Data for analysis =>
━━━━━━━━━━

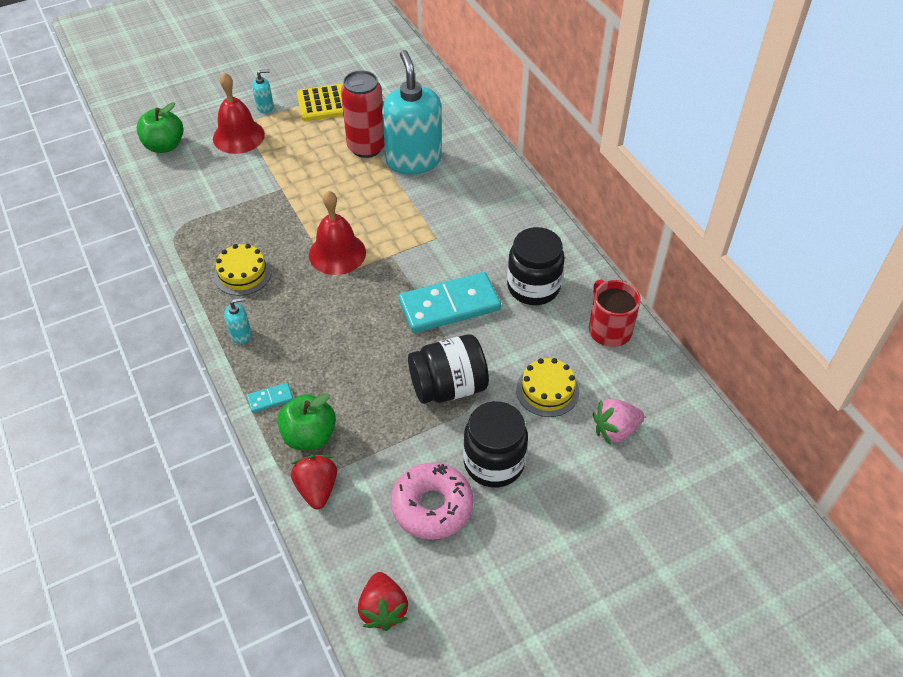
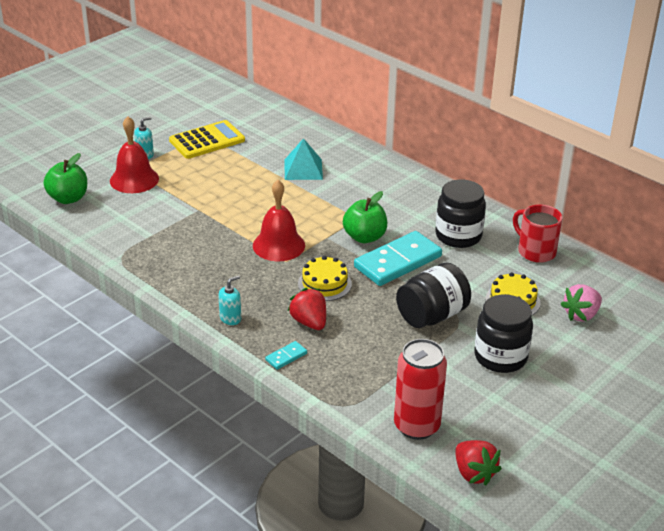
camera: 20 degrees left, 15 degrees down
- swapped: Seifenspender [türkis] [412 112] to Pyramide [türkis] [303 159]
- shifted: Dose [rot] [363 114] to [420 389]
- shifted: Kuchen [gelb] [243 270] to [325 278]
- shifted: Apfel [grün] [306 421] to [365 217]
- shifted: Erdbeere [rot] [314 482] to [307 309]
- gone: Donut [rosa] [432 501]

━━━━━━━━━━

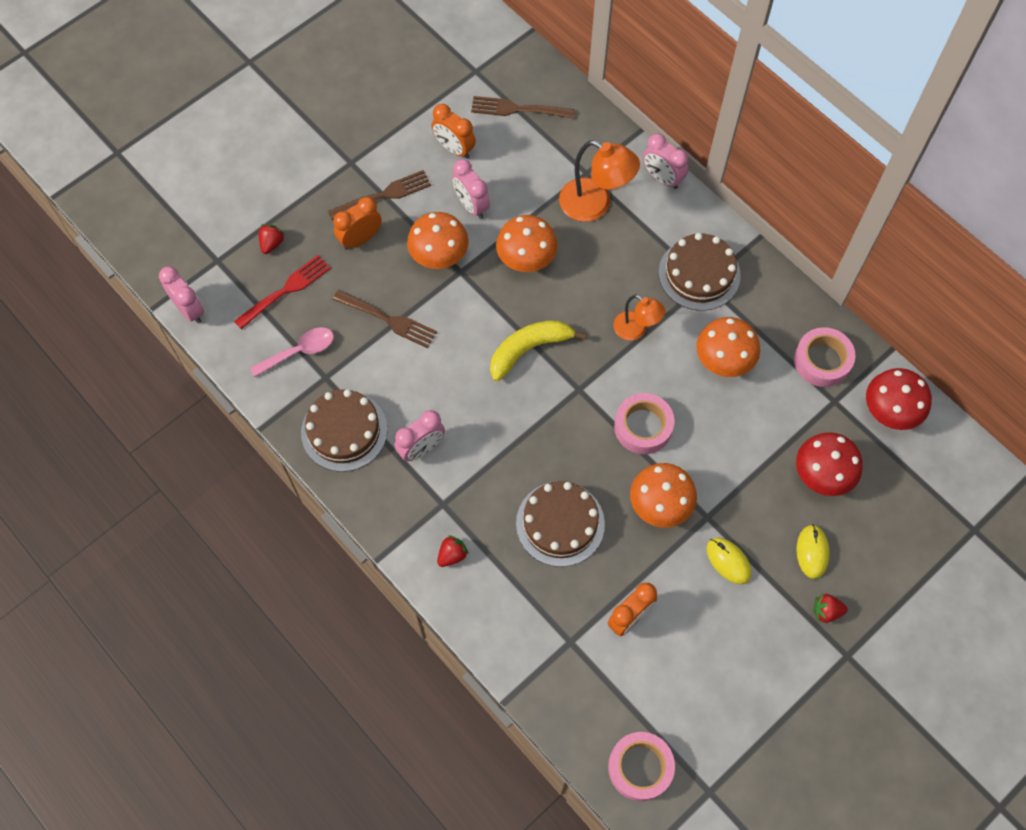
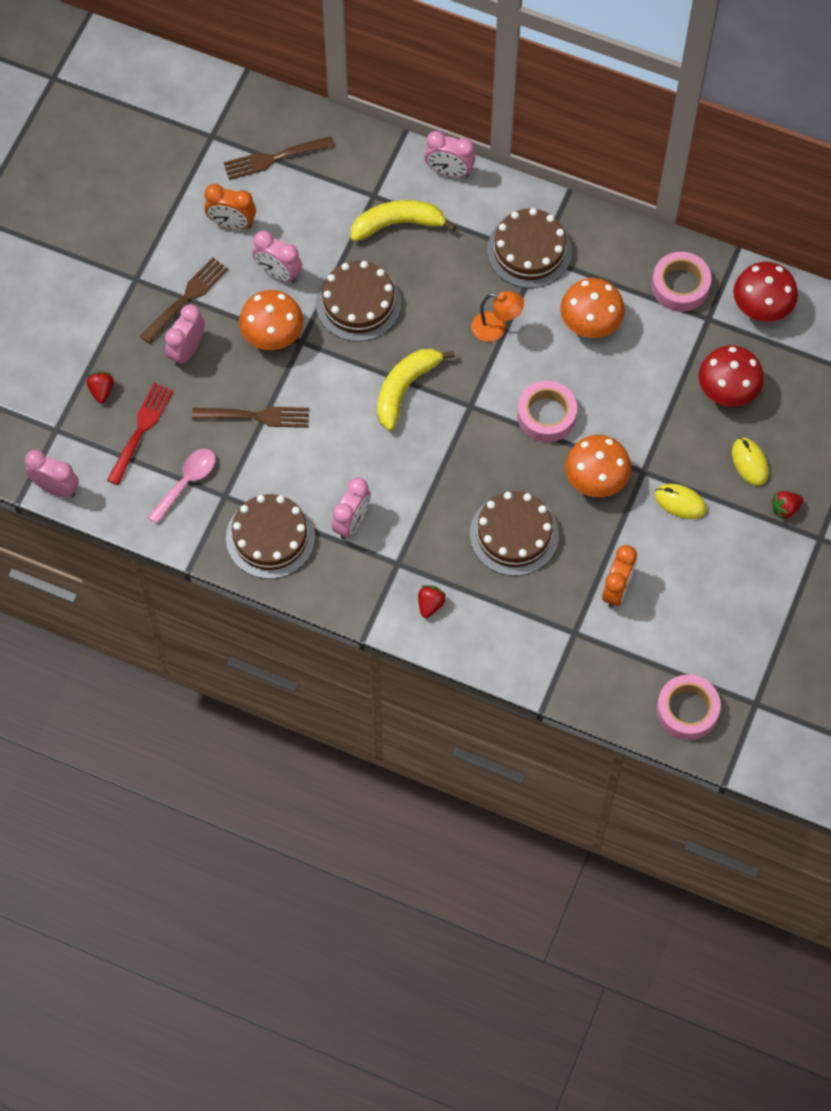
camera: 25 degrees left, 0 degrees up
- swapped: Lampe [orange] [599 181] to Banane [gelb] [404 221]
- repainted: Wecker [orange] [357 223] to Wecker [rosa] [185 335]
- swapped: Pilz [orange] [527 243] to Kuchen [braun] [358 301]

━━━━━━━━━━

To do => Write down, word for word, the lines above from the one containing "- shifted: Kuchen" through the one containing "- gone: Donut [rosa] [432 501]", both ends included.

Response box =>
- shifted: Kuchen [gelb] [243 270] to [325 278]
- shifted: Apfel [grün] [306 421] to [365 217]
- shifted: Erdbeere [rot] [314 482] to [307 309]
- gone: Donut [rosa] [432 501]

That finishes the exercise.